(Items from a dataset)
----

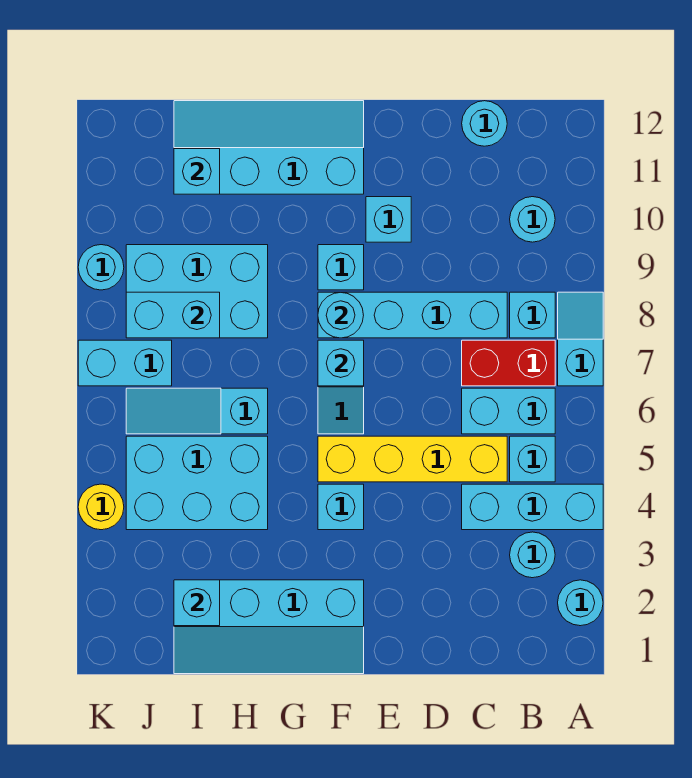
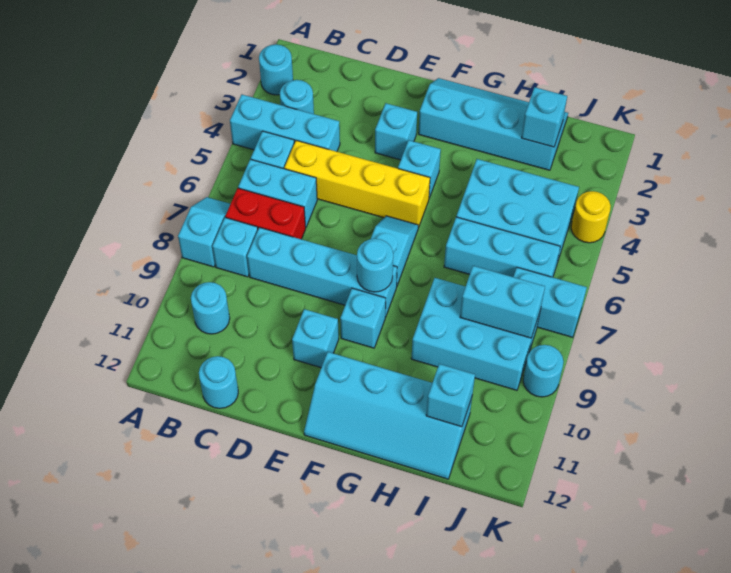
cyan slope A7:A8 level 1 top 7 -> cyan slope A7:A8 level 1 top 8
cyan brick F7 level 2 -> cyan brick E3 level 1
cyan slope H6:J6 level 1 top H -> cyan brick H6:J6 level 1

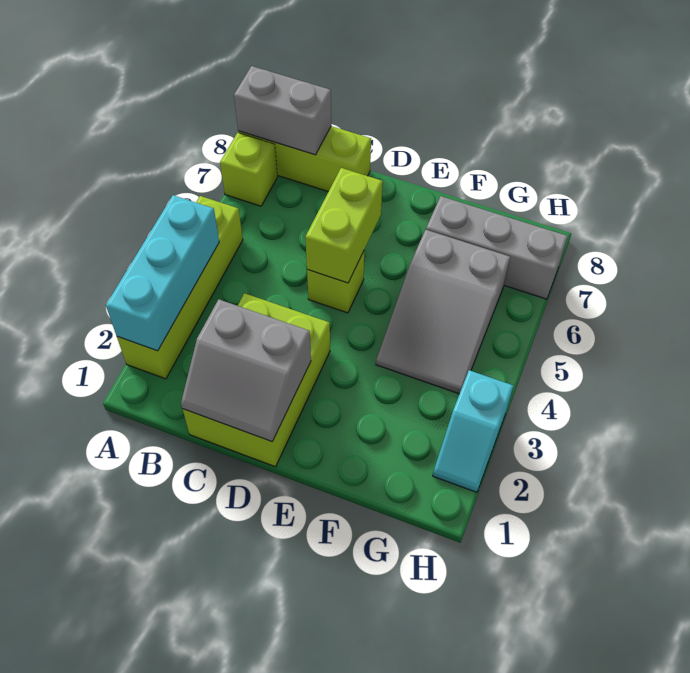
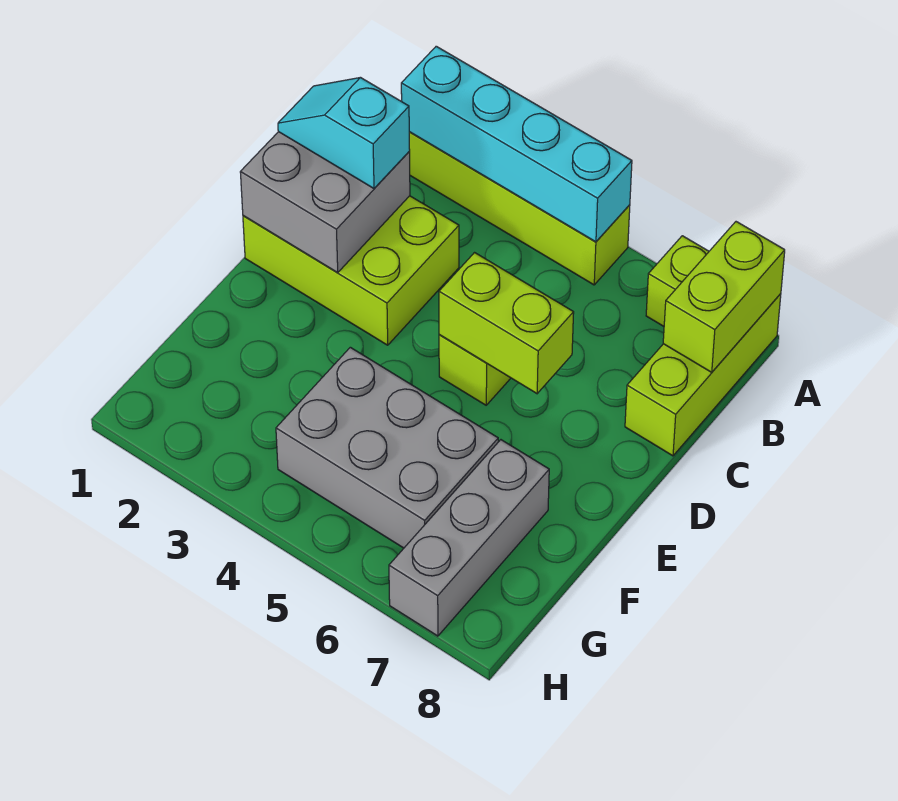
cyan brick A2:A4 level 2 -> cyan brick A2:A5 level 2
grey brick A8:B8 level 2 -> lime brick A8:B8 level 2
grey slope C1:D2 level 2 top 2 -> grey brick C1:D2 level 2
grey slope F4:G6 level 1 top 6 -> grey brick F4:G6 level 1
cyan slope H2:H3 level 1 top 3 -> cyan slope C1:C2 level 3 top 2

----

Exercise instructions ▸ Copy over exactly the lines above from the one with "grey brick A8:B8" to the last, both included, and no others.

Task result ▸
grey brick A8:B8 level 2 -> lime brick A8:B8 level 2
grey slope C1:D2 level 2 top 2 -> grey brick C1:D2 level 2
grey slope F4:G6 level 1 top 6 -> grey brick F4:G6 level 1
cyan slope H2:H3 level 1 top 3 -> cyan slope C1:C2 level 3 top 2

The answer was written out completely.